__PROVIDED DATA__:
■ ■ ■ ■

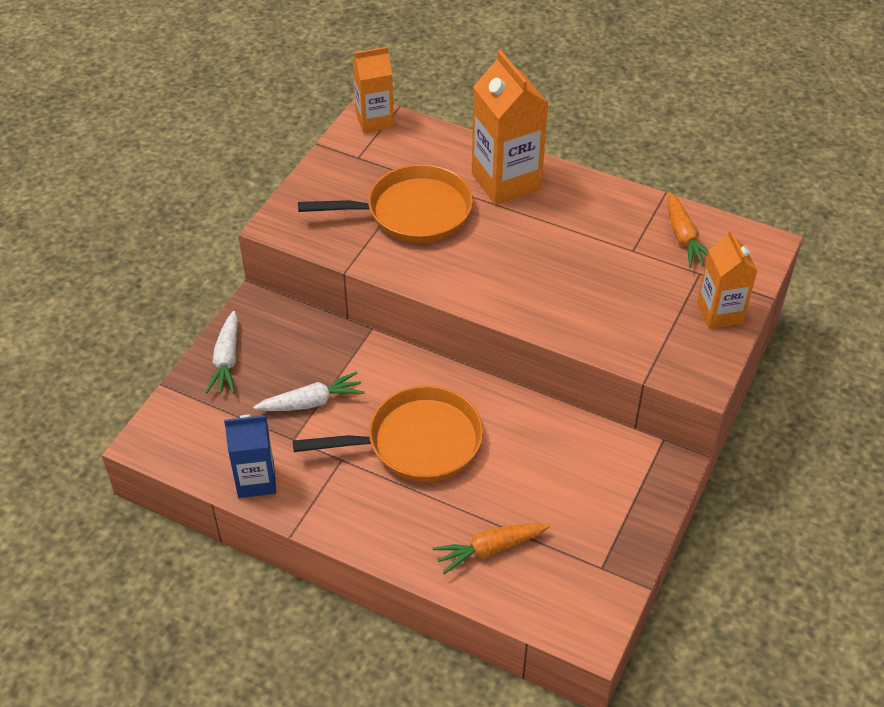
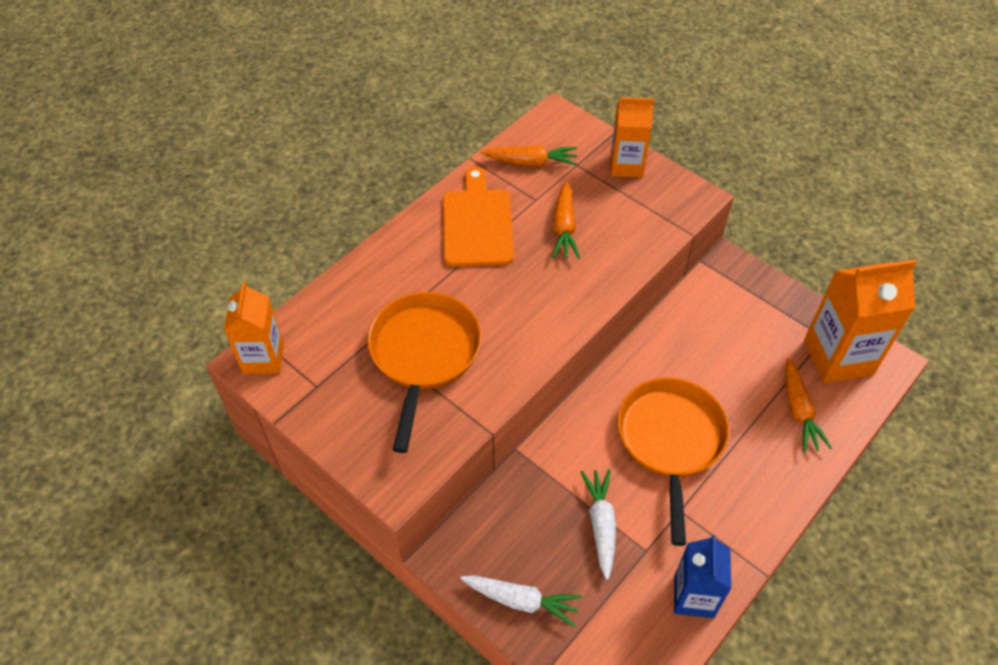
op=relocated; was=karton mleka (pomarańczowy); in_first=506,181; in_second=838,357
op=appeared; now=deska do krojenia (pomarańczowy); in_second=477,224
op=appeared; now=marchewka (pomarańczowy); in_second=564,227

■ ■ ■ ■

__WORK TASK__:
Your task is to set down each line above verbatim while excluding the pictures.

__OUTPUT FOR THIS TASK__:
op=relocated; was=karton mleka (pomarańczowy); in_first=506,181; in_second=838,357
op=appeared; now=deska do krojenia (pomarańczowy); in_second=477,224
op=appeared; now=marchewka (pomarańczowy); in_second=564,227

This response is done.